» TASK REQUIREMENTS
The expected output is the line with "red screwdriver: 8 -> 6" followed by every remaining line of the entries, all repeated exactly.

» DATASET
▼

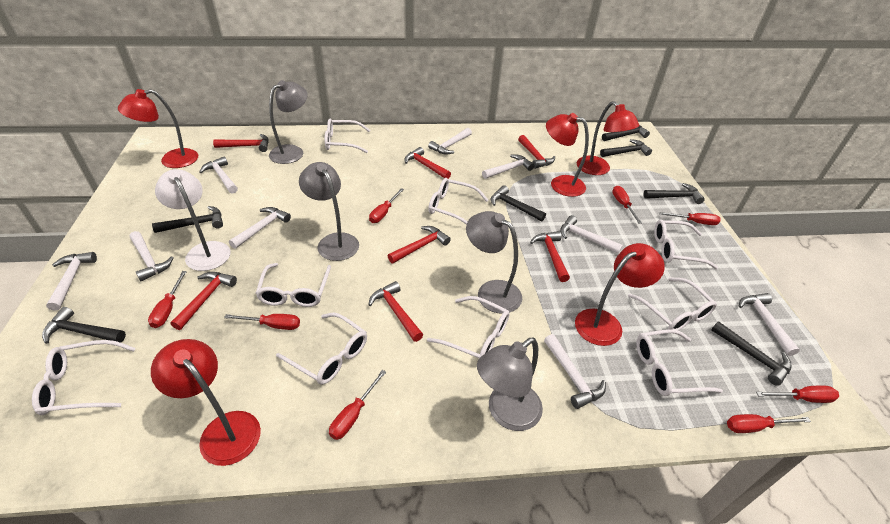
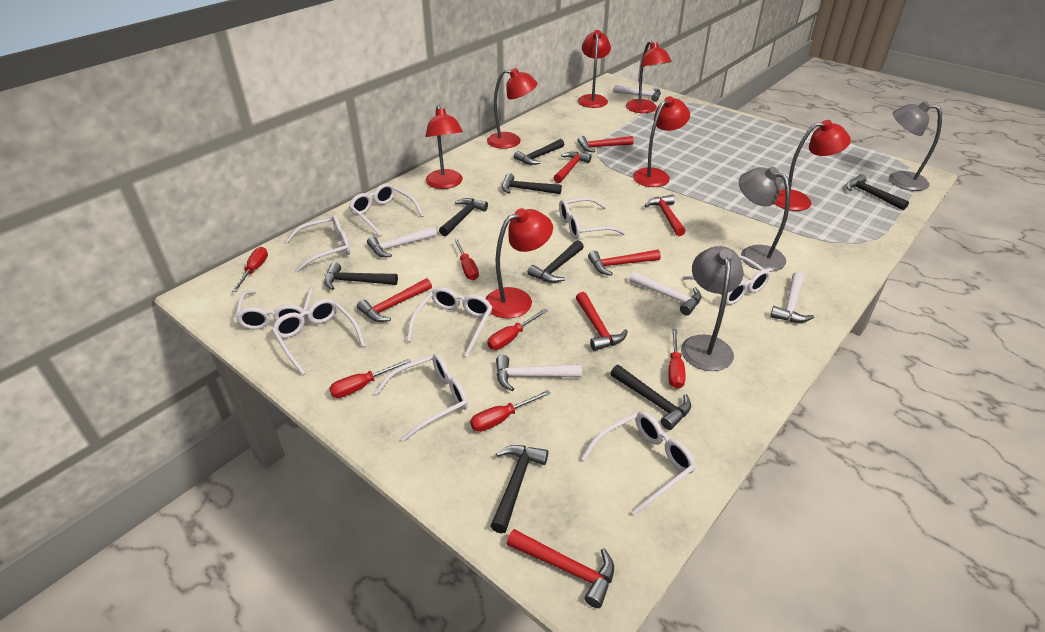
black hammer: 7 -> 8
grey lamp: 4 -> 3
red lamp: 5 -> 7
red screwdriver: 8 -> 6
white hammer: 9 -> 5
white lamp: 1 -> 0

▲

» PROBLEM SOLUTION
red screwdriver: 8 -> 6
white hammer: 9 -> 5
white lamp: 1 -> 0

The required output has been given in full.